▶ RECORD EXTRACTS:
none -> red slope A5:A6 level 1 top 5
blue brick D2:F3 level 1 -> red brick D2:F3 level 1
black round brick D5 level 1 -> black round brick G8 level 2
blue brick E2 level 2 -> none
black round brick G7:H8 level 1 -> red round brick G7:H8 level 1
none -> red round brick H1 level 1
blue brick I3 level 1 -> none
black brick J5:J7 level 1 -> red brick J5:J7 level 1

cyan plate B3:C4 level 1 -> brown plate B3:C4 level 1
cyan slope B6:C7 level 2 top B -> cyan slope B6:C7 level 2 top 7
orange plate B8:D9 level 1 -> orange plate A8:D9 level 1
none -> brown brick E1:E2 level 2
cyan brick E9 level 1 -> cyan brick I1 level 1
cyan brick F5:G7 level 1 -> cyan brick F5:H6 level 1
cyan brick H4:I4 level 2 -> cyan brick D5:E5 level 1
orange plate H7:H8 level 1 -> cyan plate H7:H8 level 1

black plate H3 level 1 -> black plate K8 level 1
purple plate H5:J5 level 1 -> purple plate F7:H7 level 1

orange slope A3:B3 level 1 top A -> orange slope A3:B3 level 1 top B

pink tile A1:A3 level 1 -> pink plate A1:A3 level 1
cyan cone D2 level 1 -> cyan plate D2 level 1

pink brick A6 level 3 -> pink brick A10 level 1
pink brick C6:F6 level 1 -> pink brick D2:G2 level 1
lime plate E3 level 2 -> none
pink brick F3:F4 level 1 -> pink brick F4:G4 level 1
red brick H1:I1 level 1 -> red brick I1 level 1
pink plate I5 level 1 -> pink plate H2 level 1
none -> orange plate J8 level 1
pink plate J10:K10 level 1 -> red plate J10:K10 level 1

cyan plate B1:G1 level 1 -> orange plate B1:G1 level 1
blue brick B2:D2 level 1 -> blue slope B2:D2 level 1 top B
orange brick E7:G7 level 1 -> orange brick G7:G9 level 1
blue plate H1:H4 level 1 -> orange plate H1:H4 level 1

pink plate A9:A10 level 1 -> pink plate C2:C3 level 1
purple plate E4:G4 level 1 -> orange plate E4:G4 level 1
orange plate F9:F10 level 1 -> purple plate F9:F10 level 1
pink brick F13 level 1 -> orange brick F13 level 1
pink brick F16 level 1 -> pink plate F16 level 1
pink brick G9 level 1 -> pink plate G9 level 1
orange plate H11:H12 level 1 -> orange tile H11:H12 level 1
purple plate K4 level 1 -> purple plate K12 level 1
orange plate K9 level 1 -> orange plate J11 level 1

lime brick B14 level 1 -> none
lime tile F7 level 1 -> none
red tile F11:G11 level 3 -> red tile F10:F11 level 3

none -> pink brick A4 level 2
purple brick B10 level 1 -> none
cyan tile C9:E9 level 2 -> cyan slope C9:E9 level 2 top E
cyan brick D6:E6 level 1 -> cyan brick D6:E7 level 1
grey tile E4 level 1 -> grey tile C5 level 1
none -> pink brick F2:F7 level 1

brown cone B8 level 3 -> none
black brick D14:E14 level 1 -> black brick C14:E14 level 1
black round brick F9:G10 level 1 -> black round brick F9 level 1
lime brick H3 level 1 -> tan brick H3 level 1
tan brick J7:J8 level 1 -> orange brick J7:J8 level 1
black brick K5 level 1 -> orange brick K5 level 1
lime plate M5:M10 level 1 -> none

▶ WHAT THIS TASK INVOLVES: Look for the string "tile" in the listing above and copy every line holding it.

▶ EXERCISE RESULT:
pink tile A1:A3 level 1 -> pink plate A1:A3 level 1
orange plate H11:H12 level 1 -> orange tile H11:H12 level 1
lime tile F7 level 1 -> none
red tile F11:G11 level 3 -> red tile F10:F11 level 3
cyan tile C9:E9 level 2 -> cyan slope C9:E9 level 2 top E
grey tile E4 level 1 -> grey tile C5 level 1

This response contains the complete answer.